Coordinate-based object records
========================

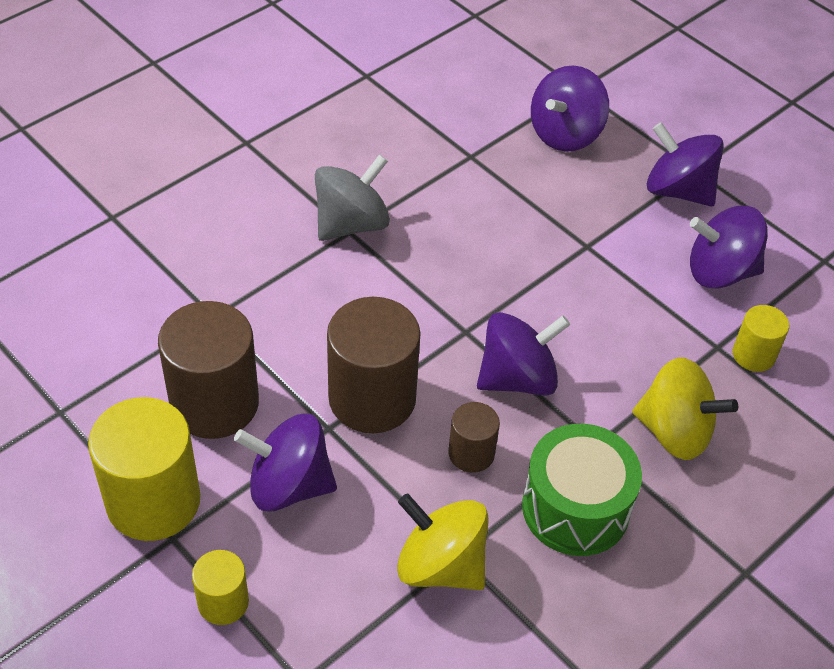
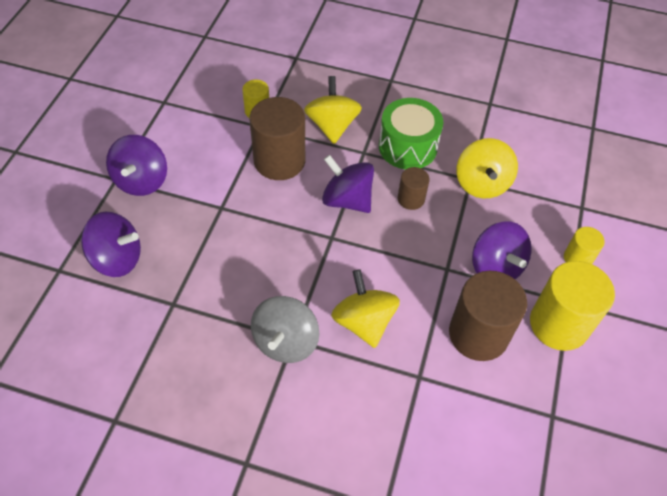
camera: 120 degrees left, 5 degrees up
grey spinning top [315,154,390,241] -> grey spinning top turned 90 degrees counterclockwise [251,296,320,363]
brown cylinder [327,297,421,433] -> brown cylinder moved to [249,97,305,180]
purple spinning top [690,206,768,288] -> none
none -> yellow spinning top [331,269,400,348]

========================

WHAT THE TASK ASKS:
Where a line of the data contains "none", include it in the tally, and answer with the tally alone.

RESPONSE AREA:
2